# DATA IN THIS EXERCISE:
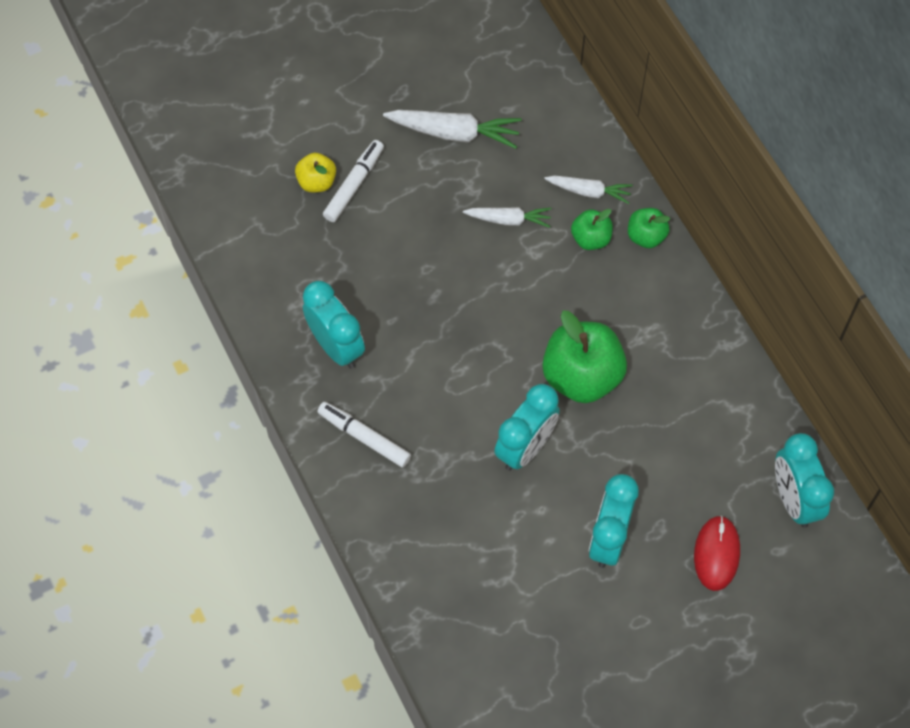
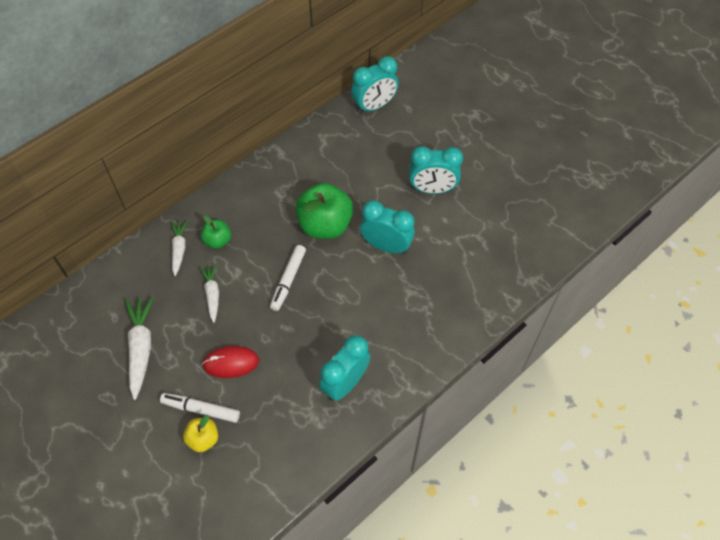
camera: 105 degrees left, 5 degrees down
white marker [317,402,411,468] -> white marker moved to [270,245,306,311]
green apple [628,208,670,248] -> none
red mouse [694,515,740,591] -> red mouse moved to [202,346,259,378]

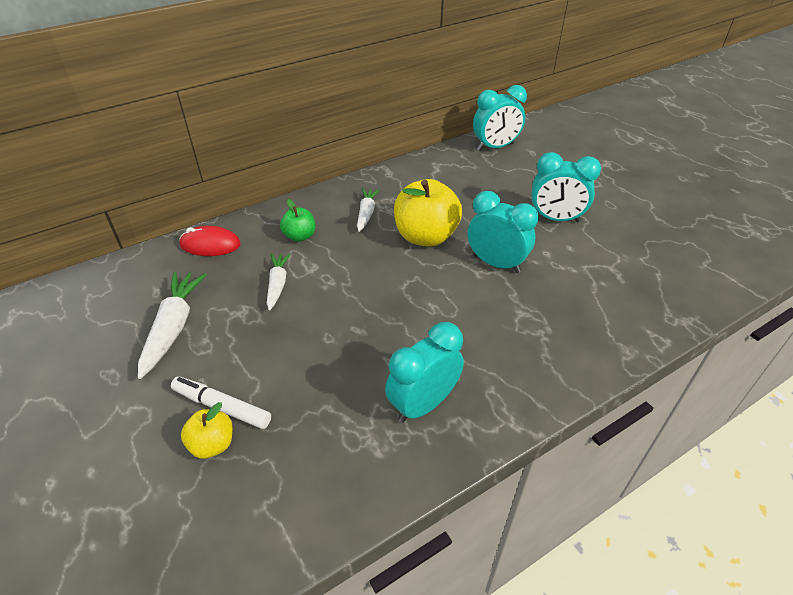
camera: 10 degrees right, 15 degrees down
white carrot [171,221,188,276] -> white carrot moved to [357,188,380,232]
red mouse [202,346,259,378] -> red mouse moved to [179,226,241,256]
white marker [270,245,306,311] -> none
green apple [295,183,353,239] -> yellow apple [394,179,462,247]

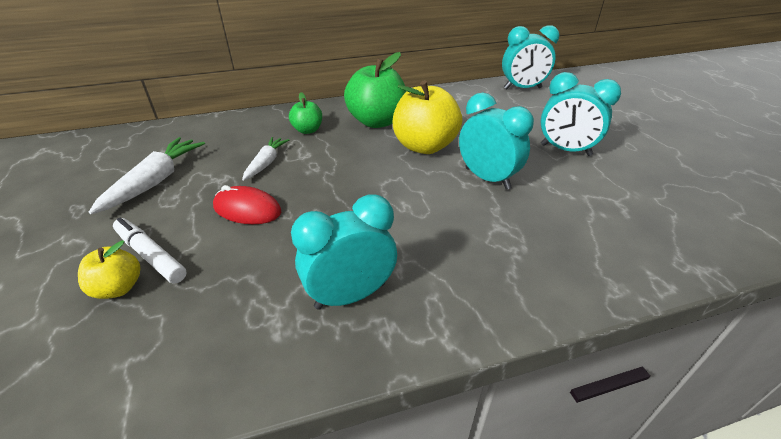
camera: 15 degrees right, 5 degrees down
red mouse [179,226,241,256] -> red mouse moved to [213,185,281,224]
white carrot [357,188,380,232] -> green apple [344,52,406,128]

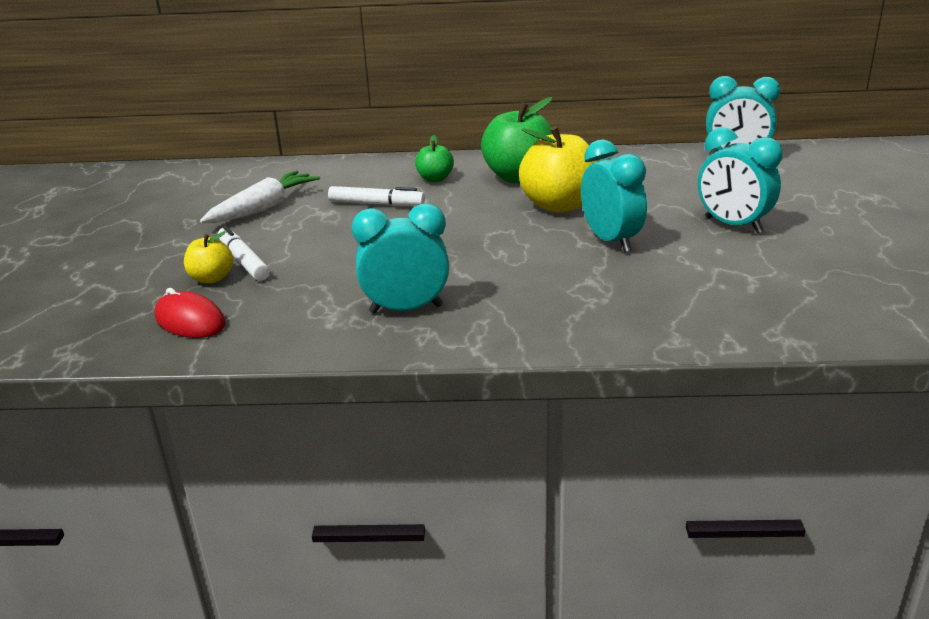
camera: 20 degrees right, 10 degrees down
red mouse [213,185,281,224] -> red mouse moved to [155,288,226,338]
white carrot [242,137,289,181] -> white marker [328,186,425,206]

# YOUR ASSIGNMENT:
Filter the listing for the word "degrees" and copy each line that has it.

# ANSWER TO THE PROBLEM:
camera: 105 degrees left, 5 degrees down
camera: 10 degrees right, 15 degrees down
camera: 15 degrees right, 5 degrees down
camera: 20 degrees right, 10 degrees down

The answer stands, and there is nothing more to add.